Spatial reasoning dataset excerpts:
+--

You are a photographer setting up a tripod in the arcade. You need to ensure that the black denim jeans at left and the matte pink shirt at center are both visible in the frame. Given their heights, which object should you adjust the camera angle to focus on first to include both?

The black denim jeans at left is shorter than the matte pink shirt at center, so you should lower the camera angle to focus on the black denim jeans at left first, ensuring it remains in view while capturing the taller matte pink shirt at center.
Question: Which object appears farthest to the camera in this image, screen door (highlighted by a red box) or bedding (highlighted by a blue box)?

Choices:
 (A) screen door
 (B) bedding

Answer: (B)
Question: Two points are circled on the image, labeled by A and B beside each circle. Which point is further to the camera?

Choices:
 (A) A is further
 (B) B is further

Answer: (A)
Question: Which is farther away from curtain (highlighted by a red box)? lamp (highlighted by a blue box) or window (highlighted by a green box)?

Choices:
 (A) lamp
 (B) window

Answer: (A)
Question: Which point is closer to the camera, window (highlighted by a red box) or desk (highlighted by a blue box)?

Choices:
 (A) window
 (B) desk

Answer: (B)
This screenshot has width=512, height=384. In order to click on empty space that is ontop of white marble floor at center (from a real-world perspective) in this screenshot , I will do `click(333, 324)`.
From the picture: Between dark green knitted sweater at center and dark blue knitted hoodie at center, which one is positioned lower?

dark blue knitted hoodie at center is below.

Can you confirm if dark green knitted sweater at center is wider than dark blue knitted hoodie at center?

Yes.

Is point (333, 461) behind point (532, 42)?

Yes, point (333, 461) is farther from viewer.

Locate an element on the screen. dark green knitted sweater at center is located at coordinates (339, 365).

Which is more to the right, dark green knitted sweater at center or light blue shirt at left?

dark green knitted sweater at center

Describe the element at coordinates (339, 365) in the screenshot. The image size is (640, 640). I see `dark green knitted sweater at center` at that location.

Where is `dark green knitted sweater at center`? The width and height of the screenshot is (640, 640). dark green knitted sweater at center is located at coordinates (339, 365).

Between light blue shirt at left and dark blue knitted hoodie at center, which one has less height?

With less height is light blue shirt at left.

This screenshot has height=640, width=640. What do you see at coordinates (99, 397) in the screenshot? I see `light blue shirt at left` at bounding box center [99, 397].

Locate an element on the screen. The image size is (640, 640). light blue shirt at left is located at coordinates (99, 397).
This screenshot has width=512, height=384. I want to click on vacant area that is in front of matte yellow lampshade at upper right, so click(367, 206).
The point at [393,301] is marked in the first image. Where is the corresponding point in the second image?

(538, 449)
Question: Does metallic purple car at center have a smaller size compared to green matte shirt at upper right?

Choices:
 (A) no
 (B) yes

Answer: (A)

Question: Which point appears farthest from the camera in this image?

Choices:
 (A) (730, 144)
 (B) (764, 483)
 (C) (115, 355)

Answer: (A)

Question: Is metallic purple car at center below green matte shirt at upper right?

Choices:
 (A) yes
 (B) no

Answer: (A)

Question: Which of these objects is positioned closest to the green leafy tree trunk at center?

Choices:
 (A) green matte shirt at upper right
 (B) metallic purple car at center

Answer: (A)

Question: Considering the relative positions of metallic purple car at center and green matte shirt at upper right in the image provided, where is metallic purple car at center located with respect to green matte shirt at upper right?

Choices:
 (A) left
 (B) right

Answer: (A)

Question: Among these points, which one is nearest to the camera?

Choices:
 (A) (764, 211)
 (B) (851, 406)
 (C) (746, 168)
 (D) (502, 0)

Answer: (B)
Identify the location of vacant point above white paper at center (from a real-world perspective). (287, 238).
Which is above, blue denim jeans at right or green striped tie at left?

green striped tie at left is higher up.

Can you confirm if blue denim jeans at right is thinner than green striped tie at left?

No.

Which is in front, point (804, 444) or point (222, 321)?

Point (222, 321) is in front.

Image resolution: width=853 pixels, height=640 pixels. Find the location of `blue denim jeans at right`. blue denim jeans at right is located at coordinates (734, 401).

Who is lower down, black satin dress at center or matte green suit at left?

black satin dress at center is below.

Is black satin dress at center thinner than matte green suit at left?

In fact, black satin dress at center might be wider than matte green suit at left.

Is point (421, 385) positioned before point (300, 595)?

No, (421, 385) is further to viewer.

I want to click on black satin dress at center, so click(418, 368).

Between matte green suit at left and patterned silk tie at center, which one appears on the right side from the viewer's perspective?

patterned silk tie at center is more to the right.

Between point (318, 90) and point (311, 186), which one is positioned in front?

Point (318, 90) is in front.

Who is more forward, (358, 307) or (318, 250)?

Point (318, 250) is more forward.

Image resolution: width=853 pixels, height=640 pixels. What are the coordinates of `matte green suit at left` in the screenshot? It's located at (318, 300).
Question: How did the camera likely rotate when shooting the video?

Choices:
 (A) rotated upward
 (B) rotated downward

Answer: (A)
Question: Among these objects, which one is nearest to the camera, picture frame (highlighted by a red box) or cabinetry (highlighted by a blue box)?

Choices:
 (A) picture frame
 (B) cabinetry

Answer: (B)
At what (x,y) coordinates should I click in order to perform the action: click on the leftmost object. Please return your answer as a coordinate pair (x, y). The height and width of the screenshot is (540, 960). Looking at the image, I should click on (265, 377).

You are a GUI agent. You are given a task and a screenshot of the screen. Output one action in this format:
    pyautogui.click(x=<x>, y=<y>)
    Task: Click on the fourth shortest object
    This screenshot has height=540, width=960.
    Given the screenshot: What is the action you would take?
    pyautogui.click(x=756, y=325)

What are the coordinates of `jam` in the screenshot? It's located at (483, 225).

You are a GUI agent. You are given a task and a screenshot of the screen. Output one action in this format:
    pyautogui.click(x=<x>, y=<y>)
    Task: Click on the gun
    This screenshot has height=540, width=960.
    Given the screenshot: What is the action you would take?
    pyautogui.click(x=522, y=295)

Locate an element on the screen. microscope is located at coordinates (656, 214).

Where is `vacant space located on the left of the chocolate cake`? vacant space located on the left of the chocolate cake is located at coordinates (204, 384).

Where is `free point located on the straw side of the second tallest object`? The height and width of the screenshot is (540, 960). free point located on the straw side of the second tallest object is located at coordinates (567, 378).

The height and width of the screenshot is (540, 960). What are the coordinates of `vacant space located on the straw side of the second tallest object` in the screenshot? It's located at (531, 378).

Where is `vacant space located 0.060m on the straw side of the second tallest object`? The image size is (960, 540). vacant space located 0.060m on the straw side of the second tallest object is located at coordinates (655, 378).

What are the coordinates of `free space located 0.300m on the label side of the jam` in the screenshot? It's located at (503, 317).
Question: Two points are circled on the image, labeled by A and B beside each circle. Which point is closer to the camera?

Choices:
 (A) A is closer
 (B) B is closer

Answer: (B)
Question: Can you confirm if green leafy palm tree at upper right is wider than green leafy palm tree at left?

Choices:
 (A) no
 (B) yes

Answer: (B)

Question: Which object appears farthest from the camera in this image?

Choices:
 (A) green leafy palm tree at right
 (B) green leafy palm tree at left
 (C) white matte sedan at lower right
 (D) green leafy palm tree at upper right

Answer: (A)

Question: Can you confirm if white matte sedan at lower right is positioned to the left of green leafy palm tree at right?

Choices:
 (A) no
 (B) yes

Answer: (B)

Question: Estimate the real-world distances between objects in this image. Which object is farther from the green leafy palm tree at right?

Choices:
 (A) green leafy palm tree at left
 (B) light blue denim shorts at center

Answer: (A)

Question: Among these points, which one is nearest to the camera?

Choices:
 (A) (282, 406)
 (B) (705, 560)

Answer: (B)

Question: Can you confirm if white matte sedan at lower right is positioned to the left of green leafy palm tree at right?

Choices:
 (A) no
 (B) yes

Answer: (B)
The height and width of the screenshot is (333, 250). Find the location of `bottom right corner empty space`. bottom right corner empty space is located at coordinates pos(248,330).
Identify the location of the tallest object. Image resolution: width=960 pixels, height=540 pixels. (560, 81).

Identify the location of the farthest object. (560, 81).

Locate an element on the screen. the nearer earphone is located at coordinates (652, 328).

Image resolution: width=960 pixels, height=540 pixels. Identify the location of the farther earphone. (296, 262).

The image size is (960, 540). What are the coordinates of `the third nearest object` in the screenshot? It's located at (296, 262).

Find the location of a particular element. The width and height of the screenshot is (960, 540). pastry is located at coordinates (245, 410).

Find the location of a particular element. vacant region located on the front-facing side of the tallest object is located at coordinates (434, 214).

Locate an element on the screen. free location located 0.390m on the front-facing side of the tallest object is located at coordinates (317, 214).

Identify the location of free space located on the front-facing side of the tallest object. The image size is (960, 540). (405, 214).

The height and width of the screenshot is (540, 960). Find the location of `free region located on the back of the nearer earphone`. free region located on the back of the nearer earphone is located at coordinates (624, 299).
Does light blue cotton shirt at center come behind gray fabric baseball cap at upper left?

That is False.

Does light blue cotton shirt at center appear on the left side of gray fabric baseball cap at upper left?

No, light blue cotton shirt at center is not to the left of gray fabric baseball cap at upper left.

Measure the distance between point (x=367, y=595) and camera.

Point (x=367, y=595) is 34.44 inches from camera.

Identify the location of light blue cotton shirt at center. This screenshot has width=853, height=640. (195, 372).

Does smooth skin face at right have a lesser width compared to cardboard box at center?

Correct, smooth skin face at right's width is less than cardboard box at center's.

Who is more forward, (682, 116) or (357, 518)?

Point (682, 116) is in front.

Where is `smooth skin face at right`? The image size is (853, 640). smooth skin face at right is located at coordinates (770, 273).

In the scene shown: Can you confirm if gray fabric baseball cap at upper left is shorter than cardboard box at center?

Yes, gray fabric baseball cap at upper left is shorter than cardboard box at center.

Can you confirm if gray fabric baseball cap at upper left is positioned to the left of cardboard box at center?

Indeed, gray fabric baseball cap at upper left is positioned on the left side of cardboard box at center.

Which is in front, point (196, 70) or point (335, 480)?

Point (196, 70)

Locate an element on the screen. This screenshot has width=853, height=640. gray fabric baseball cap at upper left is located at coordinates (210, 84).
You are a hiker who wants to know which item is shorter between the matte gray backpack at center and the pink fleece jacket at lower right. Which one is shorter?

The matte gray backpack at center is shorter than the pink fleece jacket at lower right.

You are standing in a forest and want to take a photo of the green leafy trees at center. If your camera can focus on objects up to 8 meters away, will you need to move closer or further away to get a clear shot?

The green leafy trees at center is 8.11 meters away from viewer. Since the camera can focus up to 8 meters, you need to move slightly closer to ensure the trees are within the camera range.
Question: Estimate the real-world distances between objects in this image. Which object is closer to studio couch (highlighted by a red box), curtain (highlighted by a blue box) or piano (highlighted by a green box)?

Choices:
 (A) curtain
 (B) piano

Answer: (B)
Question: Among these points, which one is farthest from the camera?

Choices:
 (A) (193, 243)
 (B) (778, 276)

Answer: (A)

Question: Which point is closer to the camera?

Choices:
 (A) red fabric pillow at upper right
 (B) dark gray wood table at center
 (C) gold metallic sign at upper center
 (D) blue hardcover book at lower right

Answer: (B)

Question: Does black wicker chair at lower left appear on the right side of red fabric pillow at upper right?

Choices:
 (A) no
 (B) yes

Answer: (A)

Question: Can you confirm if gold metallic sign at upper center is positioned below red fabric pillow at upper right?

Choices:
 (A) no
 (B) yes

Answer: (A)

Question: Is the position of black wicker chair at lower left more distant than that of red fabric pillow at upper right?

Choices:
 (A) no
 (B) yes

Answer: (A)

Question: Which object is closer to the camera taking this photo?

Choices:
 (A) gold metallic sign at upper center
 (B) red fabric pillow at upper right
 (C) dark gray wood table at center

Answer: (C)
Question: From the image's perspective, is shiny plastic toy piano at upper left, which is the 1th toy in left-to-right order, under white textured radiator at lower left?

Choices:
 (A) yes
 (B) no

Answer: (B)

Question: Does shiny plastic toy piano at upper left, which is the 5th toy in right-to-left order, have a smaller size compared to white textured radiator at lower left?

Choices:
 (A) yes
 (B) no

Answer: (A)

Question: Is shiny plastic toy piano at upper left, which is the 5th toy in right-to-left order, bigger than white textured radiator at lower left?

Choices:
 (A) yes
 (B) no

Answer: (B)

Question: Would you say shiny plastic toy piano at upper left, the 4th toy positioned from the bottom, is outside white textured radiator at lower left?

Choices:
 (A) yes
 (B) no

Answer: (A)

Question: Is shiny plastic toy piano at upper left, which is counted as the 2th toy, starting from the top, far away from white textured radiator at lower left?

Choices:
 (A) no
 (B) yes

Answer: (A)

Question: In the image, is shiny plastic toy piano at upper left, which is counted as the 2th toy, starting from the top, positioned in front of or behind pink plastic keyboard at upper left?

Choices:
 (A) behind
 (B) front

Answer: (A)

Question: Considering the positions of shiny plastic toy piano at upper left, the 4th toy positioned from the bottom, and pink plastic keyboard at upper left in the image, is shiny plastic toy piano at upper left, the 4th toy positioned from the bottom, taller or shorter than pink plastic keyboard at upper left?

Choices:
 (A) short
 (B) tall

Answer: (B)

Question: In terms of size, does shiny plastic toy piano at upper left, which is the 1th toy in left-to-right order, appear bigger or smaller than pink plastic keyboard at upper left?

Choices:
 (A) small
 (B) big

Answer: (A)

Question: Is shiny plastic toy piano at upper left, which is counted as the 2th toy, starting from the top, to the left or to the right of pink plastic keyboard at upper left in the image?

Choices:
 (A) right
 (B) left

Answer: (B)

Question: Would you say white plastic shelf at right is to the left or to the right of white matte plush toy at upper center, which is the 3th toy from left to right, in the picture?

+--

Work to do:
Copy everything from the line containing "Can you confirm if dark" down to the line containing "Which is more", swapping each "dark green" for "forest green" and changing nothing else.

Full response:
Can you confirm if forest green knitted sweater at center is wider than dark blue knitted hoodie at center?

Yes.

Is point (333, 461) behind point (532, 42)?

Yes, point (333, 461) is farther from viewer.

Locate an element on the screen. forest green knitted sweater at center is located at coordinates (339, 365).

Which is more to the right, forest green knitted sweater at center or light blue shirt at left?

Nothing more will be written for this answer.